**** Recorded data
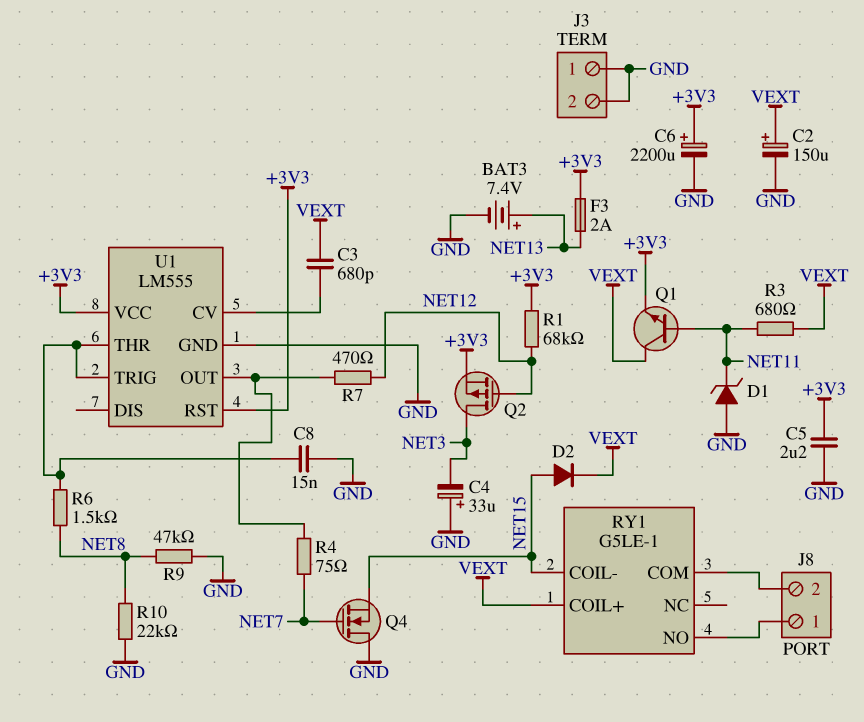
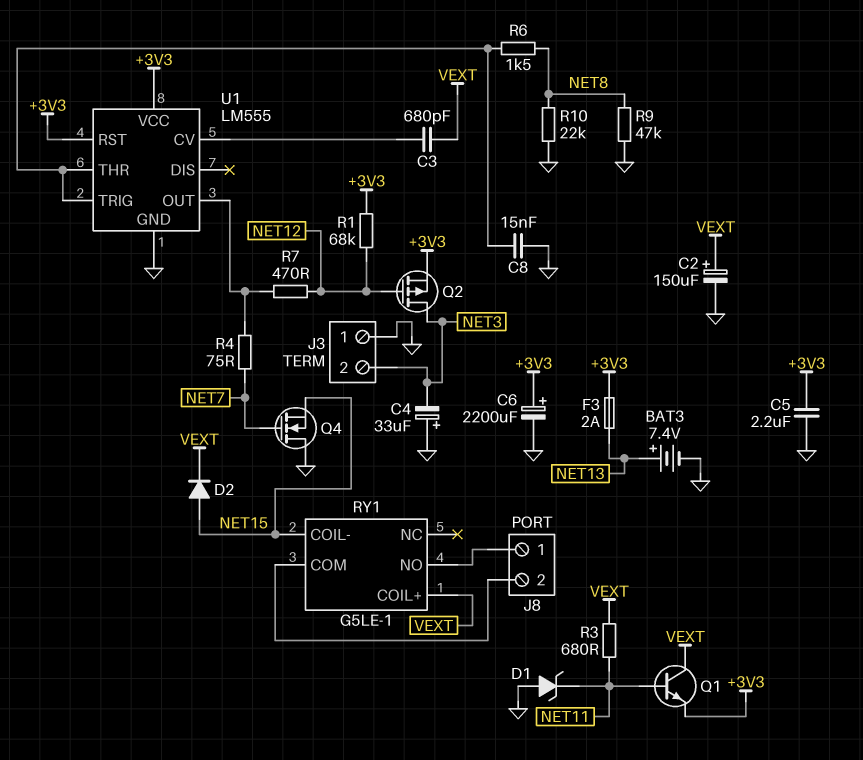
J3 pin 2: GND -> NET3

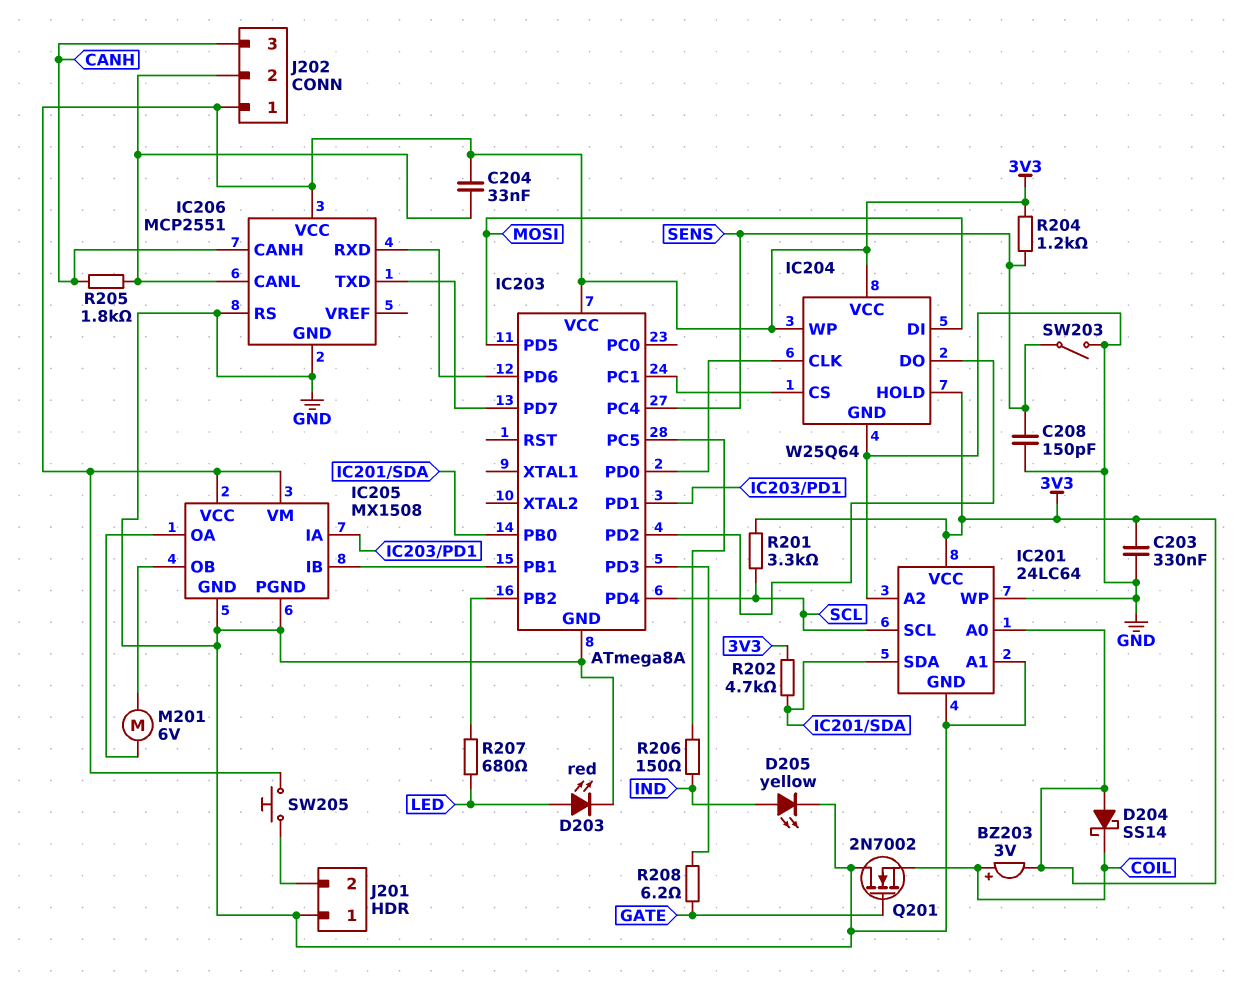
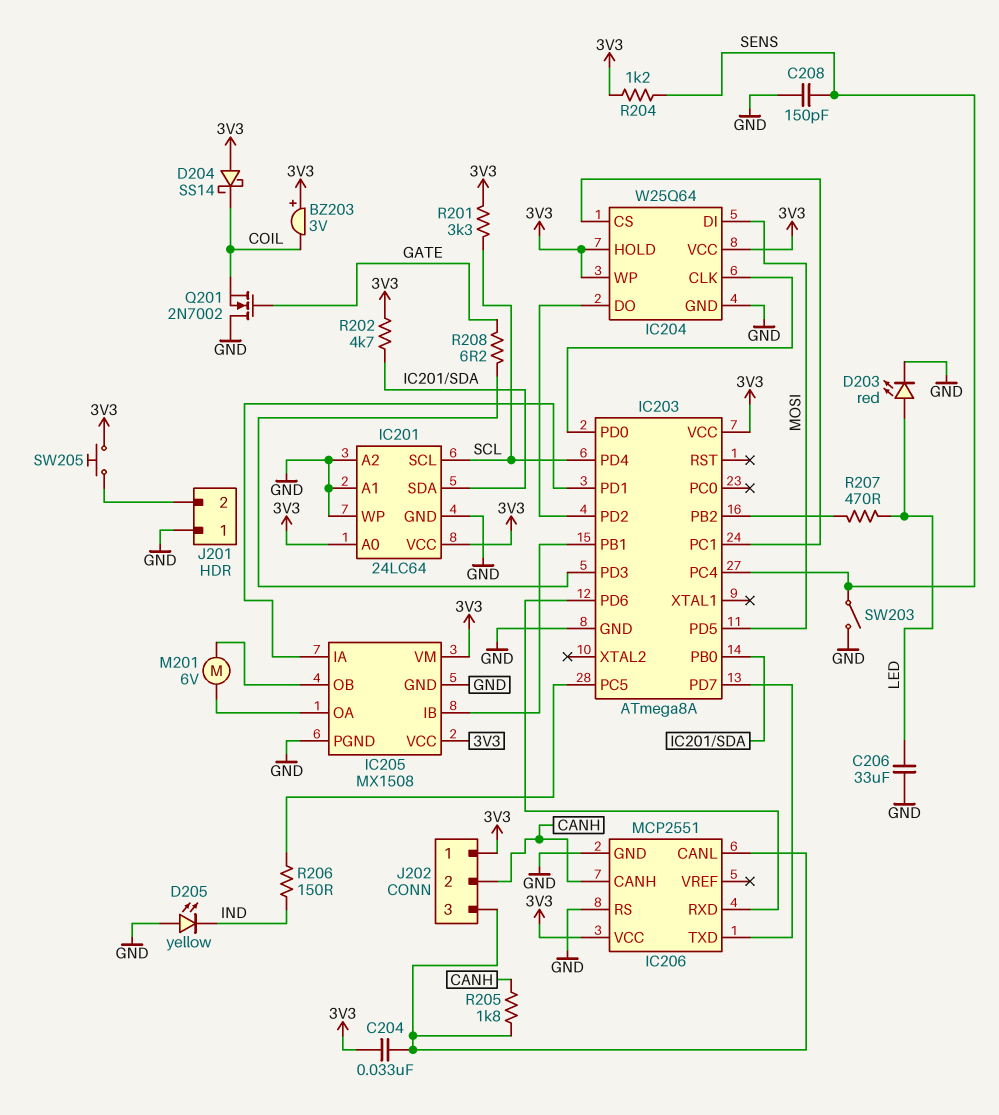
BZ203: buzzer 3V (plus COIL, minus 3V3) -> buzzer 3V (plus 3V3, minus COIL)
C203: 330nF (3V3, GND) -> none
C206: none -> 33uF (GND, LED)
D205: LED yellow (A IND, K GND) -> LED yellow (A GND, K IND)
J202 pin 2: IC206/CANL -> CANH
J202 pin 3: CANH -> IC206/CANL
R207: 680 (IC203/PB2, LED) -> 470 (IC203/PB2, LED)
********
Work instructions:
Quote every record above exactly, leaving out any pictures.

Response:
J3 pin 2: GND -> NET3

BZ203: buzzer 3V (plus COIL, minus 3V3) -> buzzer 3V (plus 3V3, minus COIL)
C203: 330nF (3V3, GND) -> none
C206: none -> 33uF (GND, LED)
D205: LED yellow (A IND, K GND) -> LED yellow (A GND, K IND)
J202 pin 2: IC206/CANL -> CANH
J202 pin 3: CANH -> IC206/CANL
R207: 680 (IC203/PB2, LED) -> 470 (IC203/PB2, LED)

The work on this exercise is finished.